## Goal of the exercise
Please write out the lines of the data exactly, beginning with the first and ending with the line containing "blue square: (166, 187)"; leave the pictures behind.

## Data records

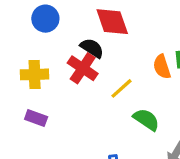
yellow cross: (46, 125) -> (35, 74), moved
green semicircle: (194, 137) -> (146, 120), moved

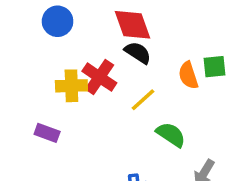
black semicircle: (92, 48) -> (138, 53), moved
yellow cross: (35, 74) -> (71, 86), moved

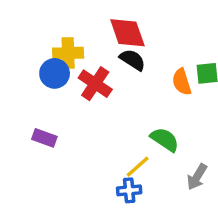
blue circle: (58, 21) -> (55, 73), moved
yellow cross: (71, 86) -> (68, 53), moved
yellow line: (143, 100) -> (138, 167), moved

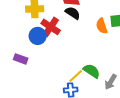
blue circle: (55, 73) -> (38, 36), moved
green semicircle: (165, 140) -> (92, 71), moved

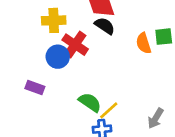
green semicircle: (92, 71) -> (90, 102), moved

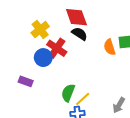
yellow cross: (54, 20) -> (40, 30), turned -36
green semicircle: (90, 102) -> (68, 93), turned -102

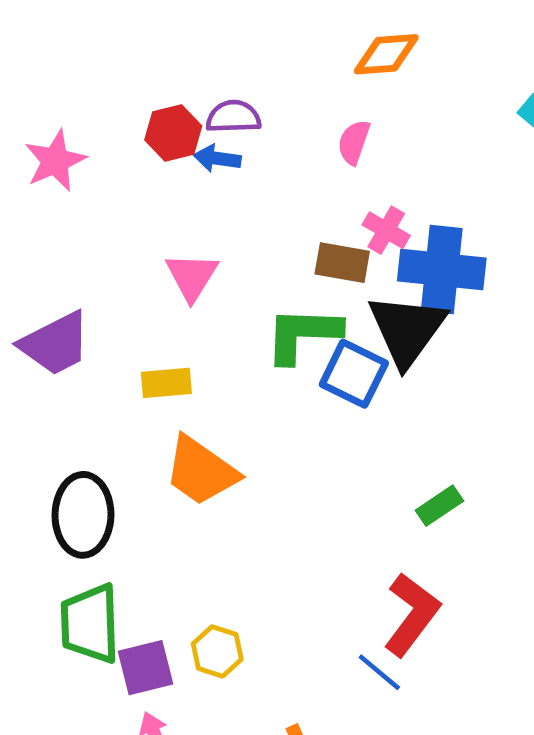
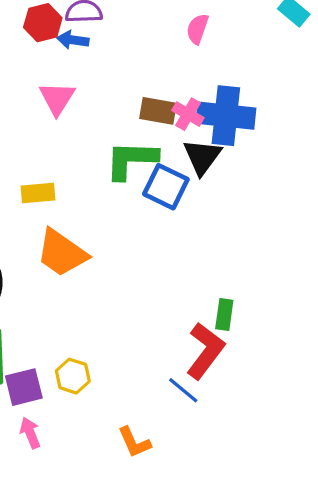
pink semicircle: (354, 142) -> (197, 29), moved
pink cross: (386, 230) -> (188, 114), moved
pink triangle: (192, 276) -> (57, 98), moved
black triangle: (407, 330) -> (202, 157), size x0.7
green rectangle: (439, 506) -> (224, 314), moved, turned -48

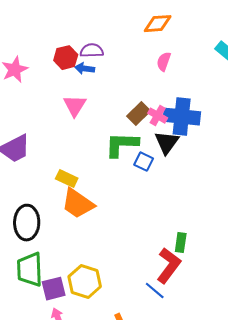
brown rectangle: (158, 111) -> (139, 114), turned -55
blue square: (166, 187) -> (144, 162), size x0.7
yellow rectangle: (38, 193) -> (67, 179), moved, turned 30
yellow hexagon: (73, 376) -> (85, 282), size x1.5

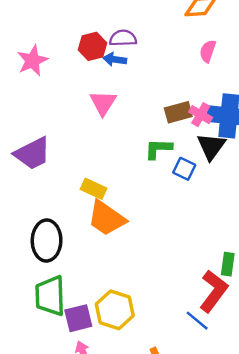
brown rectangle: (139, 114) -> (178, 112), turned 30
green L-shape: (122, 145) -> (158, 149), size x0.7

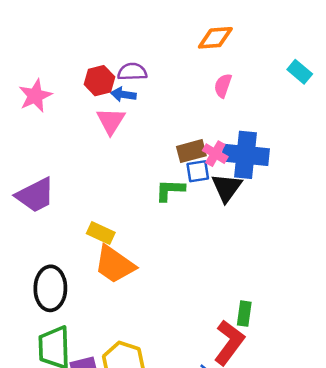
pink triangle: (103, 103) -> (111, 121), moved
blue square: (184, 169) -> (198, 171), moved, turned -35

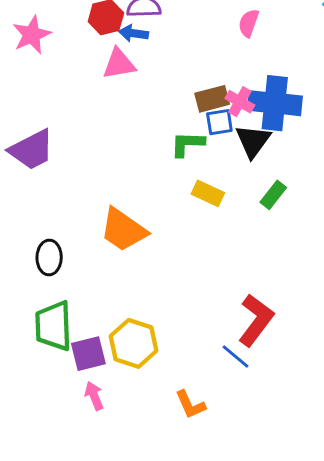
pink triangle: (111, 121) -> (119, 64), turned 48
yellow rectangle: (101, 233) -> (208, 193), moved
black ellipse: (50, 288) -> (49, 257), size x0.7
green rectangle: (244, 314) -> (273, 195), moved, turned 30

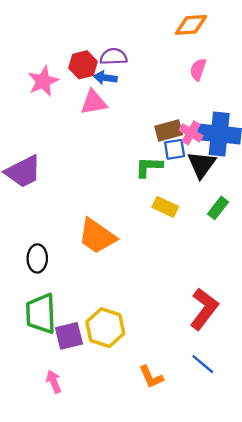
pink star: (32, 35) -> (43, 81), moved
blue line: (235, 357) -> (203, 364), moved
pink arrow: (94, 396) -> (54, 382), moved

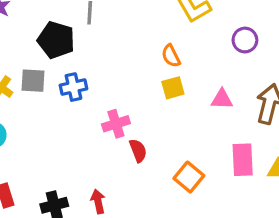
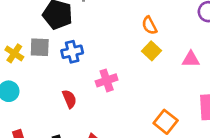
yellow square: (173, 88) -> (152, 51), turned -30
red semicircle: (138, 151) -> (69, 99), moved

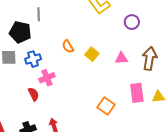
orange semicircle: (149, 25) -> (68, 46), moved
pink cross: (107, 80) -> (47, 78), moved

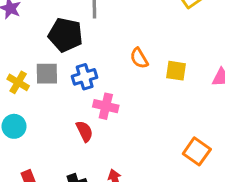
yellow square: (92, 54) -> (176, 71), turned -32
pink cross: (47, 78) -> (106, 106), turned 35

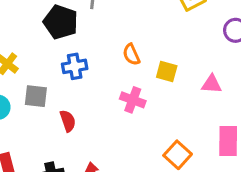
gray square: (47, 74) -> (36, 96), moved
pink cross: (106, 106) -> (133, 100), moved

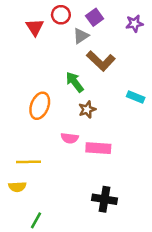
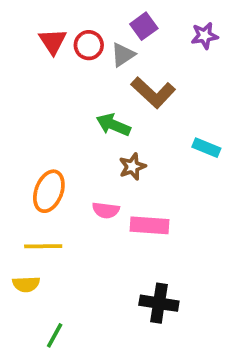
red circle: (61, 15) -> (89, 45), moved
green arrow: (75, 82) -> (113, 125), turned -30
orange ellipse: (40, 106) -> (49, 191), moved

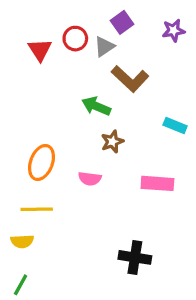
red triangle: (53, 41) -> (40, 50), moved
pink rectangle: (149, 225) -> (157, 183), moved
green line: (55, 335) -> (21, 285), moved

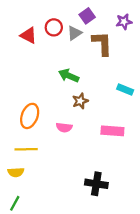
red triangle: (40, 50) -> (28, 35), turned -30
brown L-shape: (130, 79) -> (102, 43), moved, turned -135

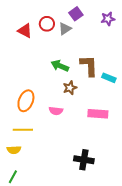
brown L-shape: (102, 43) -> (89, 66), moved

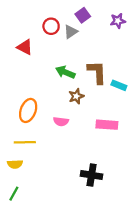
red triangle: (25, 31) -> (25, 47), moved

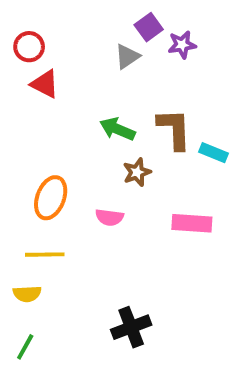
purple star: (118, 21) -> (182, 45), moved
red circle: (51, 26) -> (29, 47), moved
black cross: (92, 175) -> (131, 327), moved, turned -30

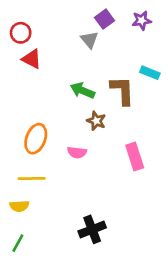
purple star: (182, 45) -> (142, 20), moved
gray triangle: (127, 56) -> (89, 40), turned -36
cyan rectangle: (213, 153) -> (150, 73), moved
brown star: (137, 172) -> (96, 121), turned -30
pink rectangle: (192, 223) -> (135, 157), turned 68

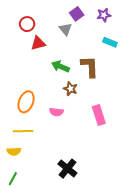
red circle: (21, 33) -> (27, 24), moved
red triangle: (32, 59) -> (38, 43), moved, turned -42
cyan rectangle: (150, 73) -> (110, 42), moved
black cross: (92, 229) -> (67, 169), turned -30

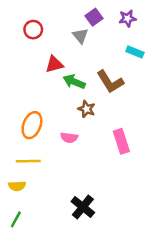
red triangle: (38, 43) -> (54, 64), moved
brown L-shape: (90, 66) -> (110, 82), turned 150

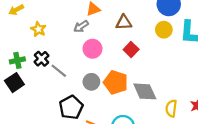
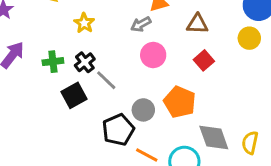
gray circle: (91, 82) -> (143, 110), moved
black square: (14, 83) -> (74, 95), moved
gray diamond: (145, 91) -> (214, 138), moved

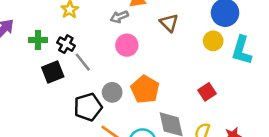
brown triangle: (197, 24) -> (169, 23), turned 36
red square: (204, 60) -> (207, 92), moved
black cross: (85, 62) -> (66, 44), turned -30

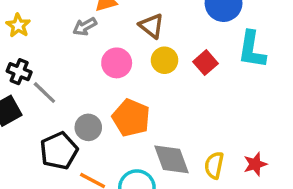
yellow circle: (213, 41) -> (165, 60), moved
pink circle: (127, 45) -> (117, 63), moved
red square: (207, 92) -> (205, 63), moved

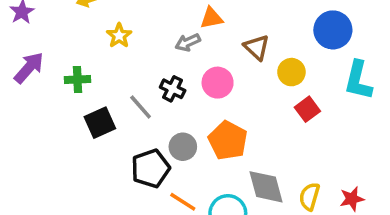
yellow circle: (165, 60) -> (291, 72), moved
red square: (205, 63) -> (307, 109), moved
black cross: (19, 72) -> (173, 89), moved

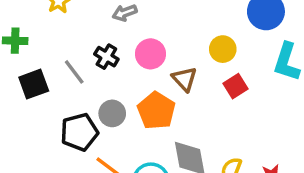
brown triangle: (257, 47) -> (184, 79), moved

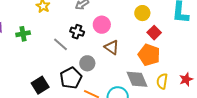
brown triangle: (184, 79) -> (112, 47), moved
black square: (34, 84) -> (40, 85), moved
orange pentagon: (156, 111) -> (149, 55), moved

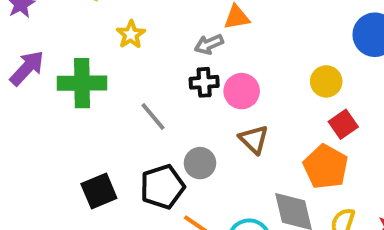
black cross: (77, 32) -> (204, 82), moved, turned -32
green cross: (23, 34) -> (82, 83), size x1.6

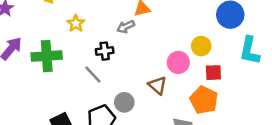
black cross: (204, 82) -> (105, 51), moved
pink circle: (242, 91) -> (178, 62), moved
red square: (343, 124) -> (213, 73), turned 36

## Answer box
yellow cross: (46, 125) -> (35, 74), moved
green semicircle: (194, 137) -> (146, 120), moved

black semicircle: (92, 48) -> (138, 53), moved
yellow cross: (35, 74) -> (71, 86), moved

blue circle: (58, 21) -> (55, 73), moved
yellow cross: (71, 86) -> (68, 53), moved
yellow line: (143, 100) -> (138, 167), moved

blue circle: (55, 73) -> (38, 36), moved
green semicircle: (165, 140) -> (92, 71), moved

green semicircle: (92, 71) -> (90, 102), moved

yellow cross: (54, 20) -> (40, 30), turned -36
green semicircle: (90, 102) -> (68, 93), turned -102

pink semicircle: (354, 142) -> (197, 29), moved
pink cross: (386, 230) -> (188, 114), moved
pink triangle: (192, 276) -> (57, 98), moved
black triangle: (407, 330) -> (202, 157), size x0.7
green rectangle: (439, 506) -> (224, 314), moved, turned -48

brown rectangle: (158, 111) -> (139, 114), turned -55
blue square: (166, 187) -> (144, 162), size x0.7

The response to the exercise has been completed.